> [GIVEN REQUEST]
Transcribe every line of the material below verbatim, keeping each line as it stands.

-- Start AVAILABLE DATA --

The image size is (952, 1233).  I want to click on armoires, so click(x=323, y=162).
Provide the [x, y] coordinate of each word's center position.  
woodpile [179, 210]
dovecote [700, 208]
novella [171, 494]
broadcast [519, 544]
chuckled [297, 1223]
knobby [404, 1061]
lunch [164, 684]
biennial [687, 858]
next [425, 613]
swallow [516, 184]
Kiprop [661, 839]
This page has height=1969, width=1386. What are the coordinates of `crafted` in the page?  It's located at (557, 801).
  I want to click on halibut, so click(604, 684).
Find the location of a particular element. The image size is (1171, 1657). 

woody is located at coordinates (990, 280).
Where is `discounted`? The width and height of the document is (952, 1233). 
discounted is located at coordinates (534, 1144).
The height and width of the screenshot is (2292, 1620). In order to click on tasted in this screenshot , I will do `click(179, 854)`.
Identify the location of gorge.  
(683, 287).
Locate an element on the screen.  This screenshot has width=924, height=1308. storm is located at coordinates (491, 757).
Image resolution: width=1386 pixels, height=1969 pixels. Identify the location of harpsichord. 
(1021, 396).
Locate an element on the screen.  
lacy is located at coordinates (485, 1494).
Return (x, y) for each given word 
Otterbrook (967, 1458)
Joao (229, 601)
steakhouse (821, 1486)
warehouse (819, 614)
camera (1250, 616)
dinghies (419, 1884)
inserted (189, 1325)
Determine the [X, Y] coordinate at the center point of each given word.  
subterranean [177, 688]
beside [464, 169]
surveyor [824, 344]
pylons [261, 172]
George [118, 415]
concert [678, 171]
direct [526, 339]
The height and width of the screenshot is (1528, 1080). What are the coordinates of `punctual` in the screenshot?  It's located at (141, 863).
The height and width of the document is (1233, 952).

-- End AVAILABLE DATA --

> [EXERCISE OUTPUT]
The image size is (952, 1233).  I want to click on armoires, so click(x=323, y=162).
Provide the [x, y] coordinate of each word's center position.  
woodpile [179, 210]
dovecote [700, 208]
novella [171, 494]
broadcast [519, 544]
chuckled [297, 1223]
knobby [404, 1061]
lunch [164, 684]
biennial [687, 858]
next [425, 613]
swallow [516, 184]
Kiprop [661, 839]
This page has height=1969, width=1386. What are the coordinates of `crafted` in the page?  It's located at (557, 801).
  I want to click on halibut, so click(604, 684).
Find the location of a particular element. The image size is (1171, 1657). 

woody is located at coordinates (990, 280).
Where is `discounted`? The width and height of the document is (952, 1233). 
discounted is located at coordinates (534, 1144).
The height and width of the screenshot is (2292, 1620). In order to click on tasted in this screenshot , I will do `click(179, 854)`.
Identify the location of gorge.  
(683, 287).
Locate an element on the screen.  This screenshot has width=924, height=1308. storm is located at coordinates (491, 757).
Image resolution: width=1386 pixels, height=1969 pixels. Identify the location of harpsichord. 
(1021, 396).
Locate an element on the screen.  
lacy is located at coordinates (485, 1494).
Return (x, y) for each given word 
Otterbrook (967, 1458)
Joao (229, 601)
steakhouse (821, 1486)
warehouse (819, 614)
camera (1250, 616)
dinghies (419, 1884)
inserted (189, 1325)
Determine the [X, Y] coordinate at the center point of each given word.  
subterranean [177, 688]
beside [464, 169]
surveyor [824, 344]
pylons [261, 172]
George [118, 415]
concert [678, 171]
direct [526, 339]
The height and width of the screenshot is (1528, 1080). What are the coordinates of `punctual` in the screenshot?  It's located at (141, 863).
The height and width of the document is (1233, 952).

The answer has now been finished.